--- What you should do ---
Working from the records below, repeat exactly the lines starting at the line that contains "none -> grey plate A8:B8 level 1" and ending at the line that contains "none -> pink plate H5 level 1", inclusive.

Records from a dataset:
• • • • • • •
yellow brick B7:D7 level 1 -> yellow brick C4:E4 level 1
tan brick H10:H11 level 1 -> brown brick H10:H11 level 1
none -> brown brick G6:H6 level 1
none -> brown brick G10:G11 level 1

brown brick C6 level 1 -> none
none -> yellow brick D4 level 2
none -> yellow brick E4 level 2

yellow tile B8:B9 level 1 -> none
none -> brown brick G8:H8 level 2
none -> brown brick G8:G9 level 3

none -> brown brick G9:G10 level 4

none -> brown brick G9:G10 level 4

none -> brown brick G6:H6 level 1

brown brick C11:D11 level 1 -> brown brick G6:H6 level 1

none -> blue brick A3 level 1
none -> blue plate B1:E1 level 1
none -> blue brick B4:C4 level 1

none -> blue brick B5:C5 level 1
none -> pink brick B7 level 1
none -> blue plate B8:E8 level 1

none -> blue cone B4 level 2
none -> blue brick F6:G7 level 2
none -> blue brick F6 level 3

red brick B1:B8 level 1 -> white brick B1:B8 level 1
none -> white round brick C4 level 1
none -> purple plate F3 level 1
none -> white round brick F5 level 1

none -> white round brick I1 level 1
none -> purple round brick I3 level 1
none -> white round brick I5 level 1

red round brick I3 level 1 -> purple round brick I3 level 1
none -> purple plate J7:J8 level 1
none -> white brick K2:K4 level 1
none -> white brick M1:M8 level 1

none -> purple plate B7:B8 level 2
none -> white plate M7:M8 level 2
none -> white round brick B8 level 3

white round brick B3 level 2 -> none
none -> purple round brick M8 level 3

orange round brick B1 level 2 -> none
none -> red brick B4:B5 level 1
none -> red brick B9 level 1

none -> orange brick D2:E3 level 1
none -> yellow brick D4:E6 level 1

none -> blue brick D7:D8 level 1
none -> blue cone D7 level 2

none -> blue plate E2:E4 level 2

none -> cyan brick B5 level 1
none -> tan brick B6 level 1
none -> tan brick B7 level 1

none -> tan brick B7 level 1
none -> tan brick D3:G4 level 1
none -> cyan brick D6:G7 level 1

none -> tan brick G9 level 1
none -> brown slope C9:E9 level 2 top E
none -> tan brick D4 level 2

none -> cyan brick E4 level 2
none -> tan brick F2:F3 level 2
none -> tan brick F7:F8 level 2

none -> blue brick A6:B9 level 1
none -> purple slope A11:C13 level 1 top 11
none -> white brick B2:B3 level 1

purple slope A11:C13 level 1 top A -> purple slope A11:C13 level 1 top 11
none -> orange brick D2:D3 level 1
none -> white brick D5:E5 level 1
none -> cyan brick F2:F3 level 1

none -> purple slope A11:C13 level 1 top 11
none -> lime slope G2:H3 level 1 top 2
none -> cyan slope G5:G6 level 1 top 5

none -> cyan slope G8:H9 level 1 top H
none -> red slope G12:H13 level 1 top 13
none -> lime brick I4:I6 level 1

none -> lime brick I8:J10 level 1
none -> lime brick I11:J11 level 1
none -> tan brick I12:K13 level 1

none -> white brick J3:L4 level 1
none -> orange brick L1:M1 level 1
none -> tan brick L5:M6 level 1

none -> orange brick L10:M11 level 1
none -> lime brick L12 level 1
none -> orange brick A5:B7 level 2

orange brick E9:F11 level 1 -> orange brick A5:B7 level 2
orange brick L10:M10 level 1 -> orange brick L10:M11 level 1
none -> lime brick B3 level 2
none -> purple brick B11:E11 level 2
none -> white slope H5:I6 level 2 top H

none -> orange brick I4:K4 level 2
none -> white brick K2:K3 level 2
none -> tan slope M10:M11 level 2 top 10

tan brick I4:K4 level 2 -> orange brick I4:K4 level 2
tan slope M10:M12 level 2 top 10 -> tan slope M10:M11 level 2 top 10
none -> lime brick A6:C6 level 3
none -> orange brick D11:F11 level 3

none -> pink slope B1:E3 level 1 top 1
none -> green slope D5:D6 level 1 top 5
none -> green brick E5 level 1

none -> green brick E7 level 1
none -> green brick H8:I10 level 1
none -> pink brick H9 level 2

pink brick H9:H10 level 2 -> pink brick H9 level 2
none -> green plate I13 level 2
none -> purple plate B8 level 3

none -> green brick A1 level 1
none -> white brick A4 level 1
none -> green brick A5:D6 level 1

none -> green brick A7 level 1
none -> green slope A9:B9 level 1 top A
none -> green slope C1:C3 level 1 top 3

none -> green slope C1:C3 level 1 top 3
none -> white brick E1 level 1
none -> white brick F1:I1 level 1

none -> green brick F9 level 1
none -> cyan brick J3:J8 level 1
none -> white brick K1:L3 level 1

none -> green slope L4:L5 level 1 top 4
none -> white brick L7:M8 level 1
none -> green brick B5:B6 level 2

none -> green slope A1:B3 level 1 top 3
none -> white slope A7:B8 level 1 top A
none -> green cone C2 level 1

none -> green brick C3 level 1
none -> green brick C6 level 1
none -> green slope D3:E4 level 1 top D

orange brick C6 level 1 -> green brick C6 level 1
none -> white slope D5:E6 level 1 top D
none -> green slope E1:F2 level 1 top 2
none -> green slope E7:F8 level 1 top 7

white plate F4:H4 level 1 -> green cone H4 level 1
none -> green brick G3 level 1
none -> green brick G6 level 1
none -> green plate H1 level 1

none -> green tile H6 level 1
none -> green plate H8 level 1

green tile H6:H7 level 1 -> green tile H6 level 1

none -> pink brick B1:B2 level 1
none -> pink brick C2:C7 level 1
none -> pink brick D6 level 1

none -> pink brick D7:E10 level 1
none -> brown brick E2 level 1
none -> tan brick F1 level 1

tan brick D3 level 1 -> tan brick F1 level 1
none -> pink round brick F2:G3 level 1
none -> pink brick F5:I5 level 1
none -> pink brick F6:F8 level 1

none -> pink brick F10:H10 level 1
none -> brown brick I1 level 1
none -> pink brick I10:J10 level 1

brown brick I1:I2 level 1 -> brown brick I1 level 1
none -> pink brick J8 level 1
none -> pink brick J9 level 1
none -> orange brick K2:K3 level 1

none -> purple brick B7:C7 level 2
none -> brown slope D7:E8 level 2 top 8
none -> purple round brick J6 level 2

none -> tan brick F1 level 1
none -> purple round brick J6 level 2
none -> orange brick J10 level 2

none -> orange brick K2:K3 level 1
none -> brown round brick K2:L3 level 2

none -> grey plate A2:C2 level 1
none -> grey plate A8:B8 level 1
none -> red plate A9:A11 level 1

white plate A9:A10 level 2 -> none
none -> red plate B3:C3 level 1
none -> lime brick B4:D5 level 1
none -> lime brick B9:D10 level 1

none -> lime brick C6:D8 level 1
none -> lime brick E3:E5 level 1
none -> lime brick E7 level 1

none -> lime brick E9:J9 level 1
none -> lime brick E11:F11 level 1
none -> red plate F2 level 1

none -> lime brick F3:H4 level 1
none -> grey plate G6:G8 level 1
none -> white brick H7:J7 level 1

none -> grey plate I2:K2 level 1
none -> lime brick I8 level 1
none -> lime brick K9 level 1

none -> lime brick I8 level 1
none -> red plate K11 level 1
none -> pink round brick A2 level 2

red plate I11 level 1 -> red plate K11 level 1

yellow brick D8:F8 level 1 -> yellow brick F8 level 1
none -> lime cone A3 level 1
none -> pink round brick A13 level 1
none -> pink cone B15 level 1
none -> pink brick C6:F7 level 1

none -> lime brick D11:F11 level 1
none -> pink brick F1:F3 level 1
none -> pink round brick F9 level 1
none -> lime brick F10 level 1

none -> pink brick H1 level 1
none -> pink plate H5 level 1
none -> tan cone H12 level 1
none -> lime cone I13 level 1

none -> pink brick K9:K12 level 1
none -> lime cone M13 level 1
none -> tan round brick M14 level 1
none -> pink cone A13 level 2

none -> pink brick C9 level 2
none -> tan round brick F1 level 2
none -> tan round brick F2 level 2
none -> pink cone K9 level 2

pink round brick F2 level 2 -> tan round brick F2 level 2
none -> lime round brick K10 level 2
• • • • • • •
--- Answer for this exercise ---
none -> grey plate A8:B8 level 1
none -> red plate A9:A11 level 1

white plate A9:A10 level 2 -> none
none -> red plate B3:C3 level 1
none -> lime brick B4:D5 level 1
none -> lime brick B9:D10 level 1

none -> lime brick C6:D8 level 1
none -> lime brick E3:E5 level 1
none -> lime brick E7 level 1

none -> lime brick E9:J9 level 1
none -> lime brick E11:F11 level 1
none -> red plate F2 level 1

none -> lime brick F3:H4 level 1
none -> grey plate G6:G8 level 1
none -> white brick H7:J7 level 1

none -> grey plate I2:K2 level 1
none -> lime brick I8 level 1
none -> lime brick K9 level 1

none -> lime brick I8 level 1
none -> red plate K11 level 1
none -> pink round brick A2 level 2

red plate I11 level 1 -> red plate K11 level 1

yellow brick D8:F8 level 1 -> yellow brick F8 level 1
none -> lime cone A3 level 1
none -> pink round brick A13 level 1
none -> pink cone B15 level 1
none -> pink brick C6:F7 level 1

none -> lime brick D11:F11 level 1
none -> pink brick F1:F3 level 1
none -> pink round brick F9 level 1
none -> lime brick F10 level 1

none -> pink brick H1 level 1
none -> pink plate H5 level 1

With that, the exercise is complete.